Your objective
Count every line in the data below where the word "blue" appears, then state only that count.

———

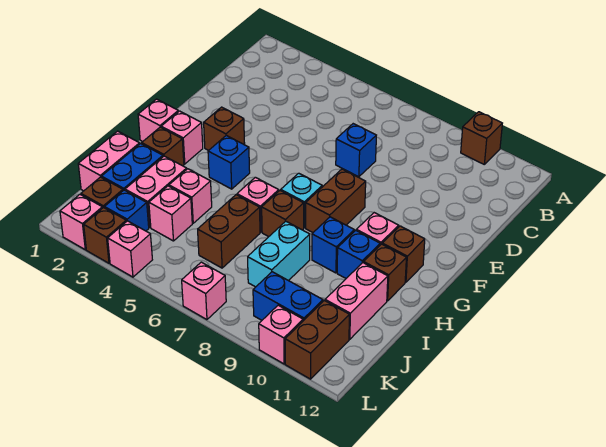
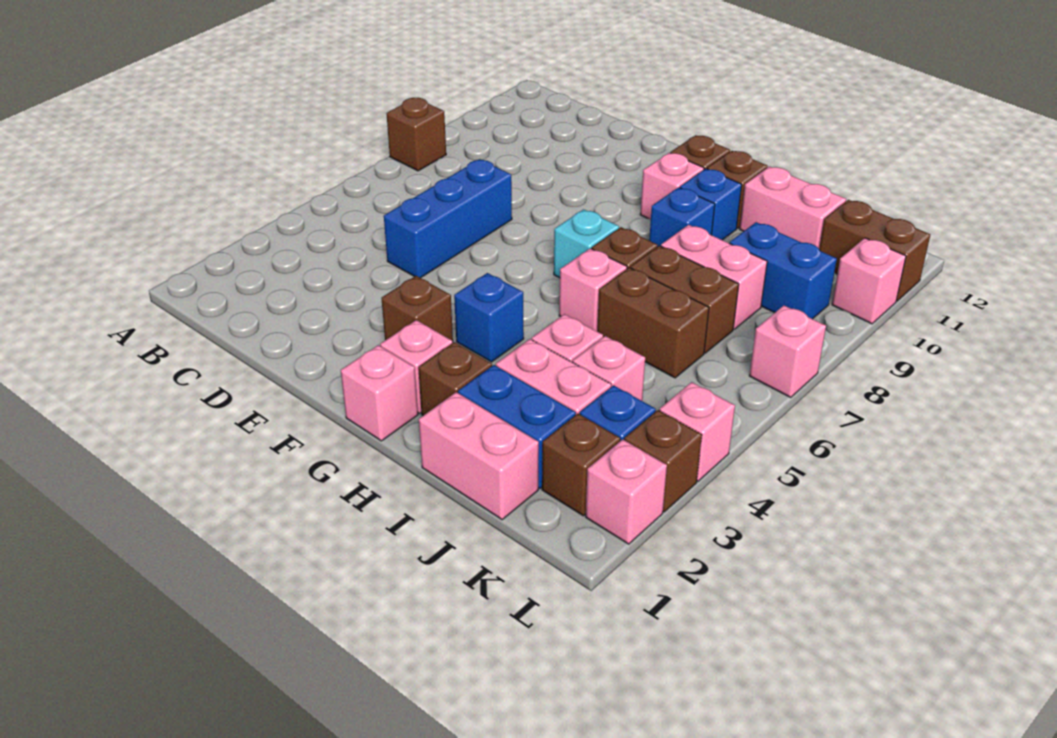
brown brick A10 level 1 -> brown brick A8 level 1
blue brick D7 level 1 -> blue brick D5:D7 level 1
brown brick F8:G8 level 1 -> brown brick I7:J7 level 1
cyan brick I8:J8 level 1 -> pink brick I8:J8 level 1
blue brick K9:K10 level 1 -> blue brick J9:K9 level 1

———

Completed task
2